* ACTION ITEM:
Filtering the records below, copy only those lines that include the word "round".

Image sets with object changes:
|---|
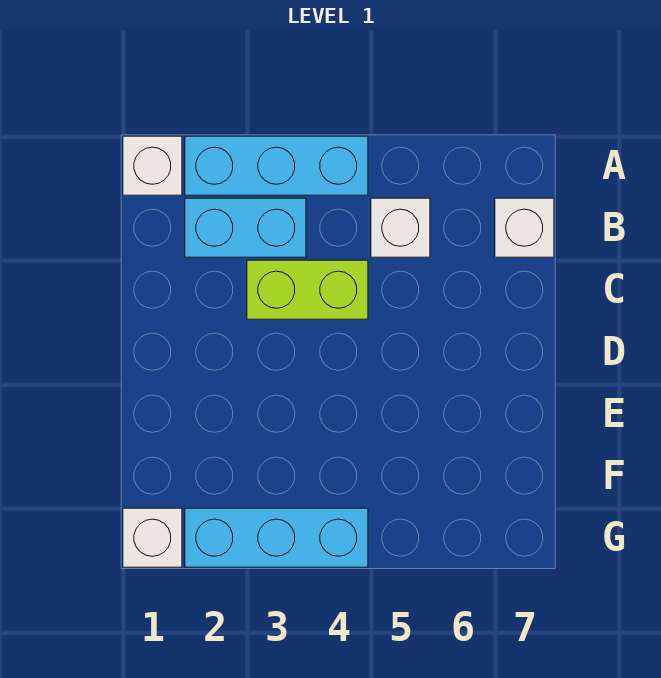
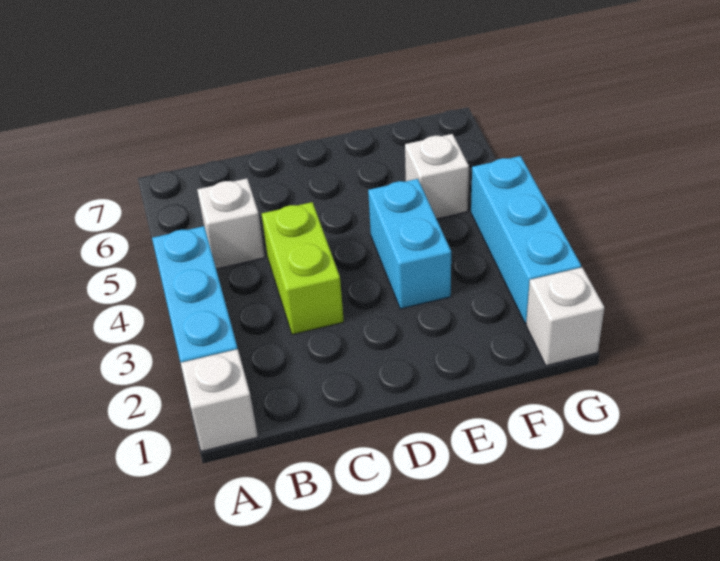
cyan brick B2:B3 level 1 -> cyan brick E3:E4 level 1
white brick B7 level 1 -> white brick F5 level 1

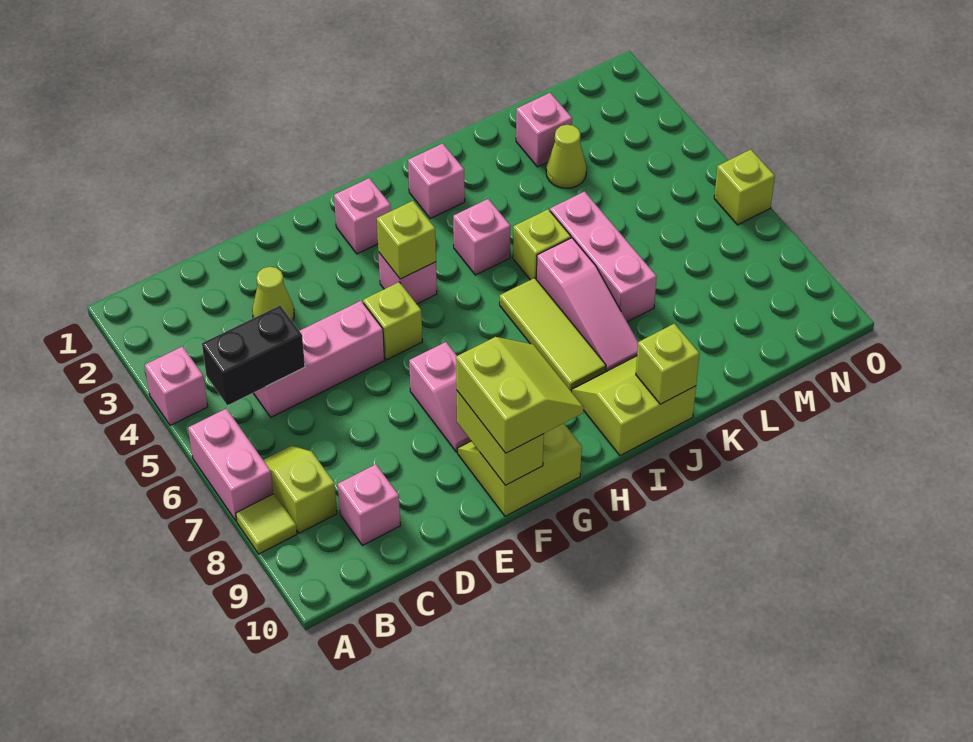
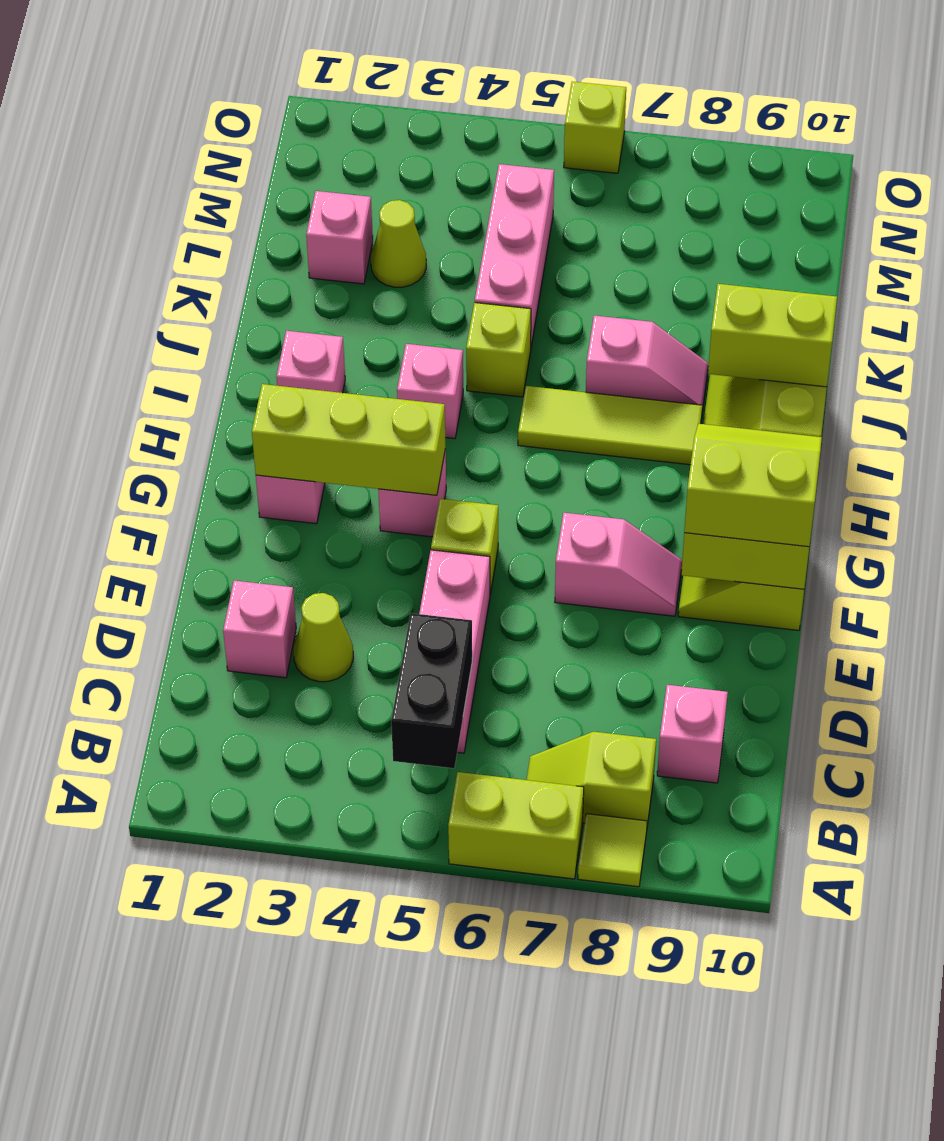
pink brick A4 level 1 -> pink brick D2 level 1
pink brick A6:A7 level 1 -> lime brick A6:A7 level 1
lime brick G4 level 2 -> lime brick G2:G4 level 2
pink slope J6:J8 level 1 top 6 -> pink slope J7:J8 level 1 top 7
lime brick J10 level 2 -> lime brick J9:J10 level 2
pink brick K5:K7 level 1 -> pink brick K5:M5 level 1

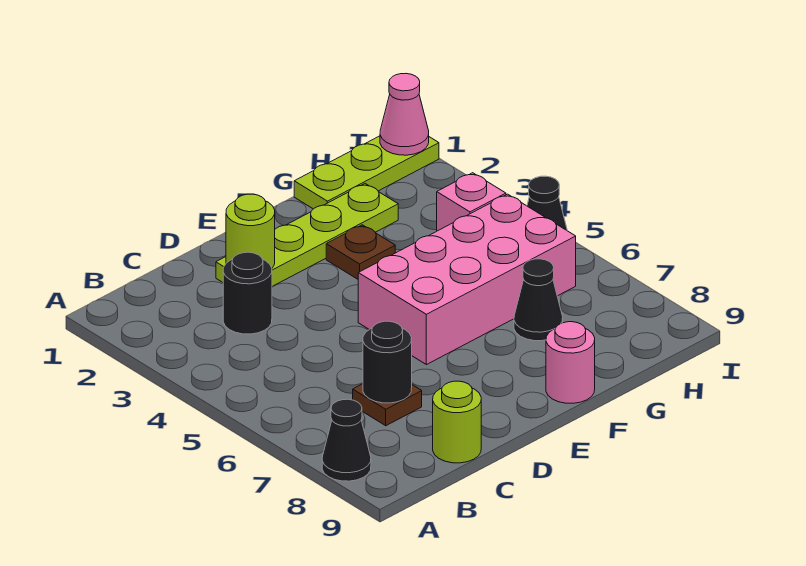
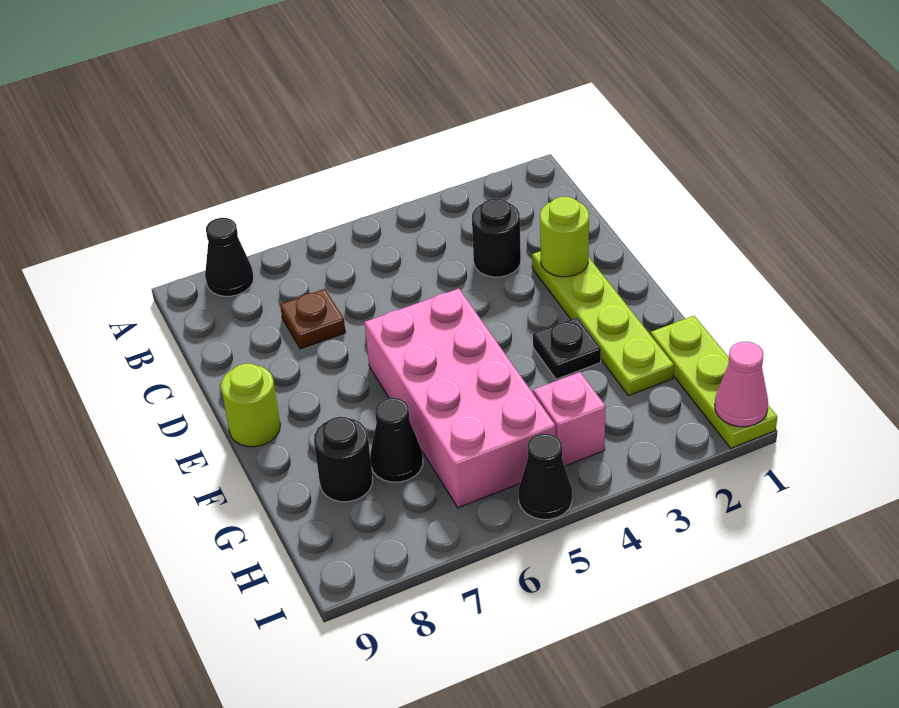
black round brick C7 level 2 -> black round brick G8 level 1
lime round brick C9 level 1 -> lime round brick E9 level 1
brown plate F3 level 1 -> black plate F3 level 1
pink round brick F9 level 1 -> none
|---|
* FINISHED TASK:
black round brick C7 level 2 -> black round brick G8 level 1
lime round brick C9 level 1 -> lime round brick E9 level 1
pink round brick F9 level 1 -> none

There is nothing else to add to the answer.